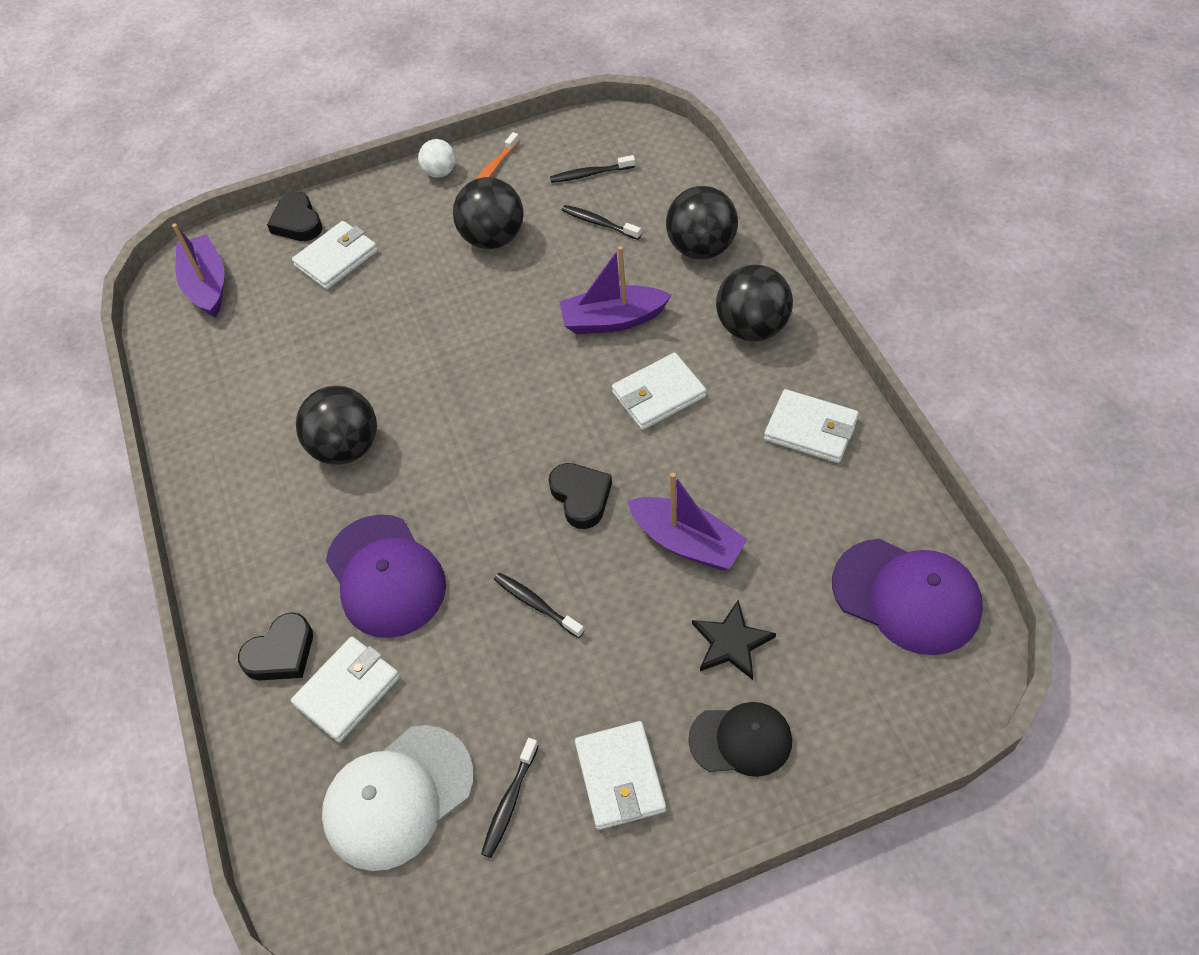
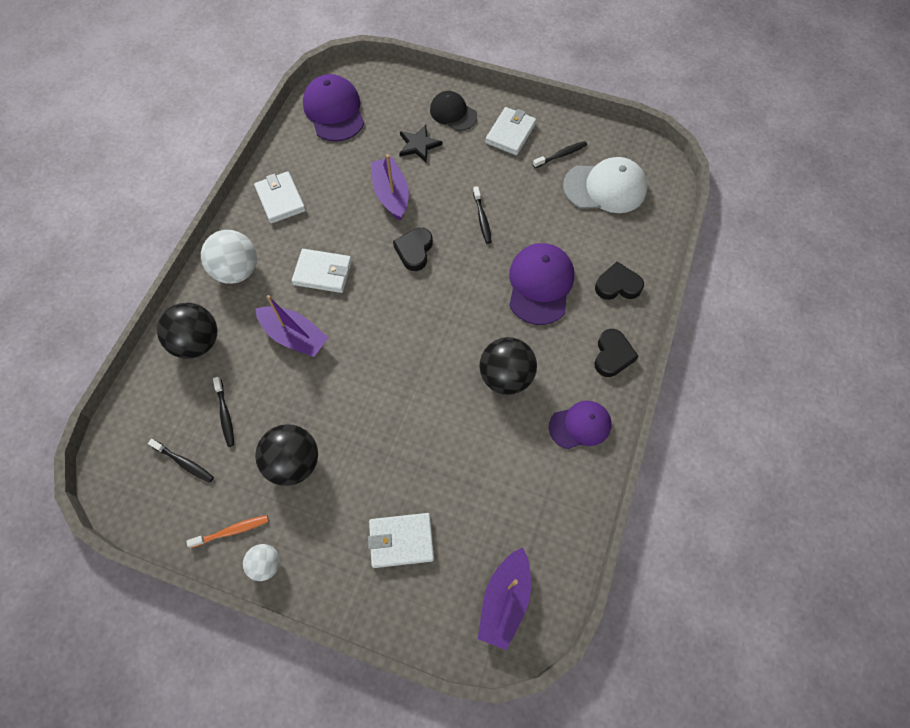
camera: 145 degrees left, 10 degrees up
black heart [267,192,322,241] -> black heart moved to [595,329,639,377]
white wallet [291,637,400,742] -> none
black ball [716,264,793,341] -> white ball [201,230,257,284]
none -> purple cap [549,401,611,449]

◇ ◇ ◇ ◇

### [Problem to work on]
When an image appears in the data, skip it and output the rest exactly.

### [Answer to the problem]
camera: 145 degrees left, 10 degrees up
black heart [267,192,322,241] -> black heart moved to [595,329,639,377]
white wallet [291,637,400,742] -> none
black ball [716,264,793,341] -> white ball [201,230,257,284]
none -> purple cap [549,401,611,449]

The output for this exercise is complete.